• _What is needed_
Look in the material below for the line with "black cone A6 level 1 -> none" and the line with "yellow plate B3:B4", then set down exactly those two lines and all lines between, nothing more.

• _Material for this task_
- Opening Delimiter -
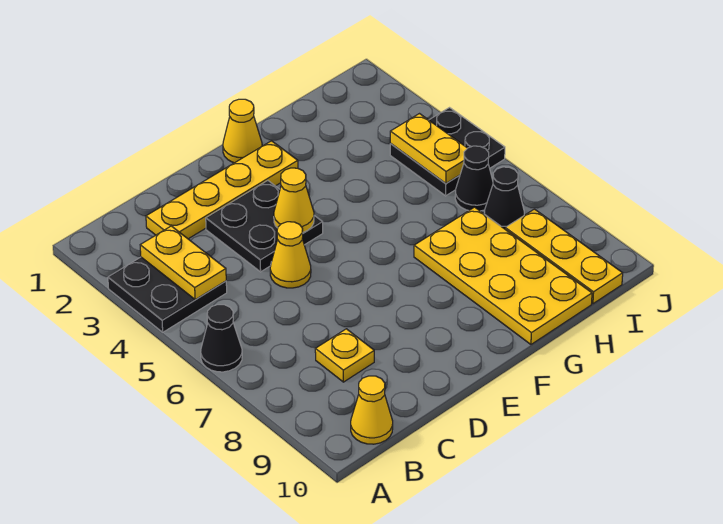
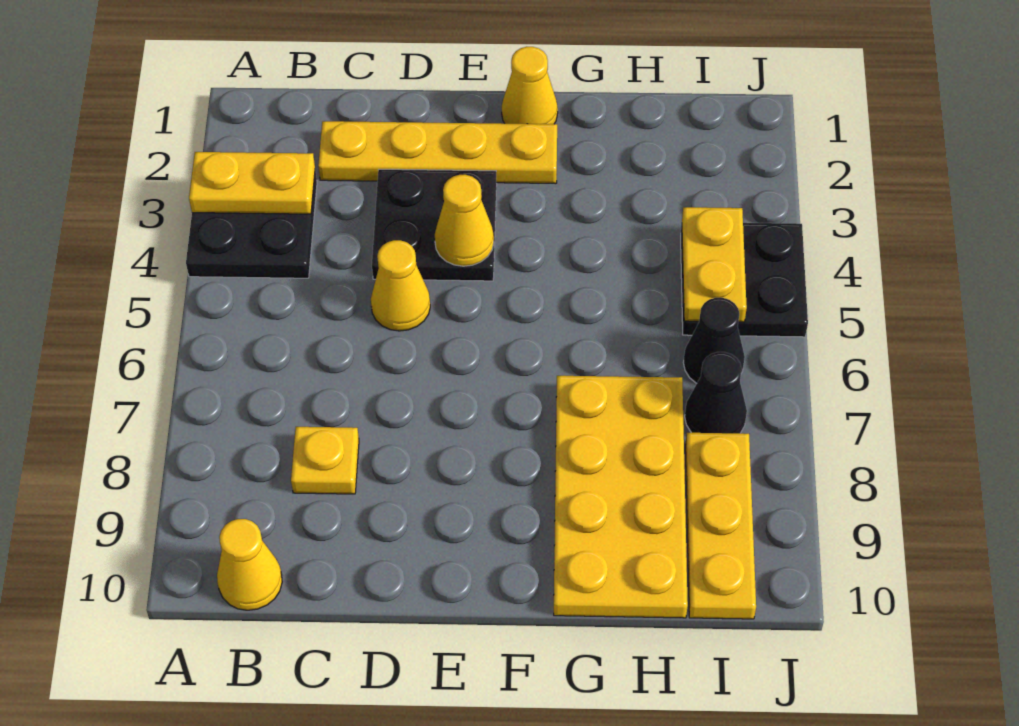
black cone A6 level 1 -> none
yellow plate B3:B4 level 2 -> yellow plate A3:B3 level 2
- Closing Delimiter -
- Opening Delimiter -
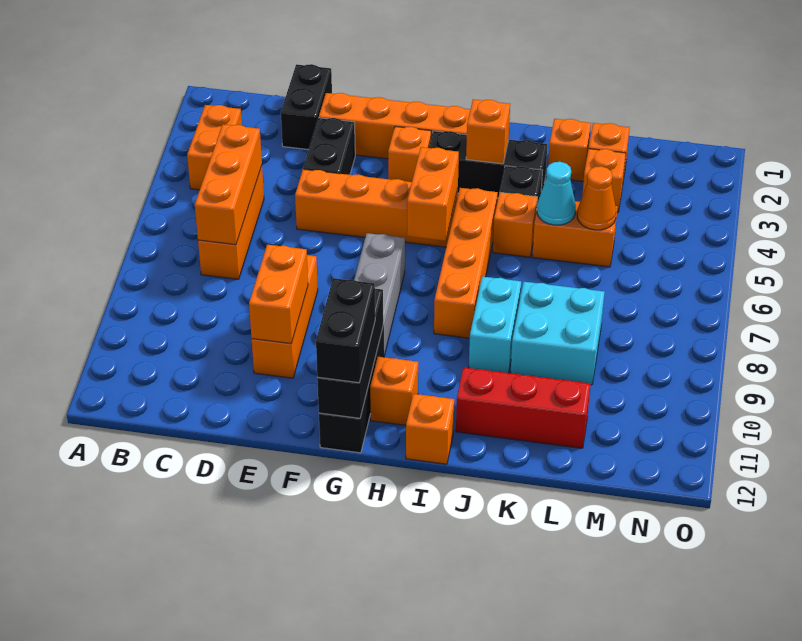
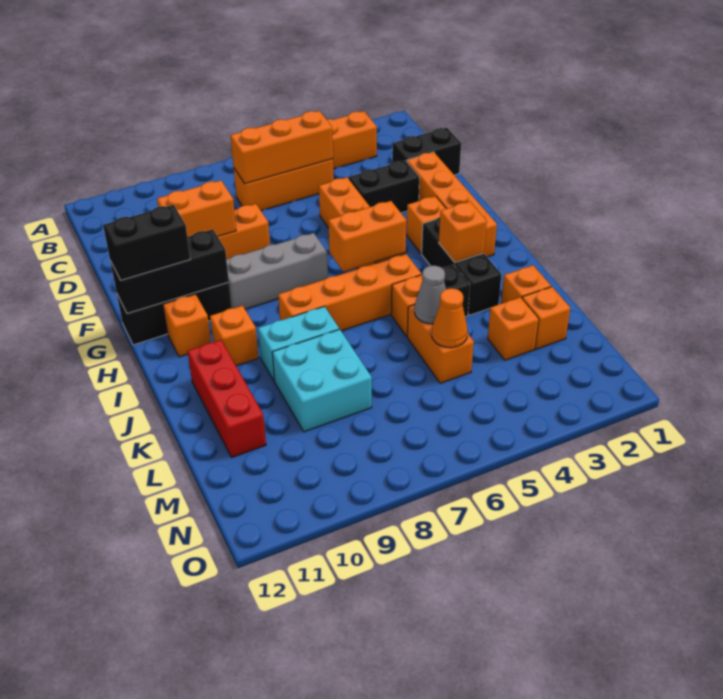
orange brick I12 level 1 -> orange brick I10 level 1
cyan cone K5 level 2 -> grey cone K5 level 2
- Closing Delimiter -
- Opening Delimiter -
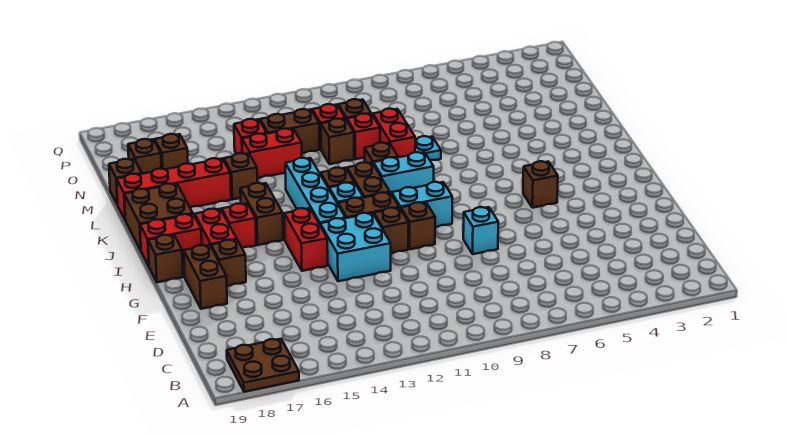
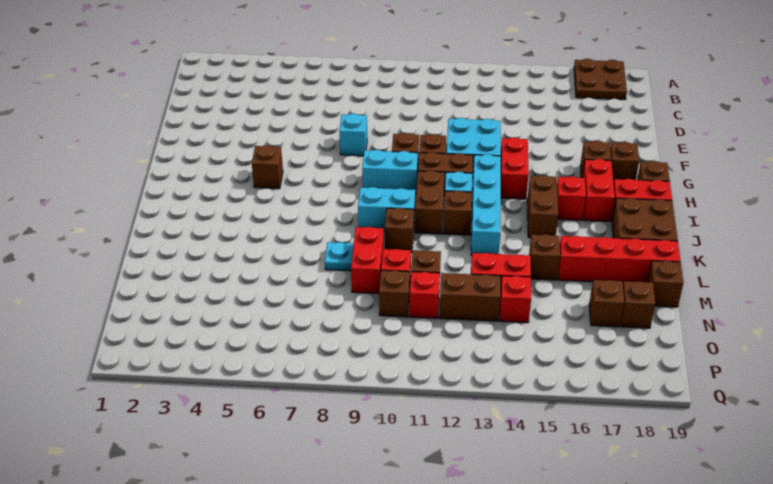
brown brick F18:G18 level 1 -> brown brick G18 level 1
- Closing Delimiter -
• _Result below_
black cone A6 level 1 -> none
yellow plate B3:B4 level 2 -> yellow plate A3:B3 level 2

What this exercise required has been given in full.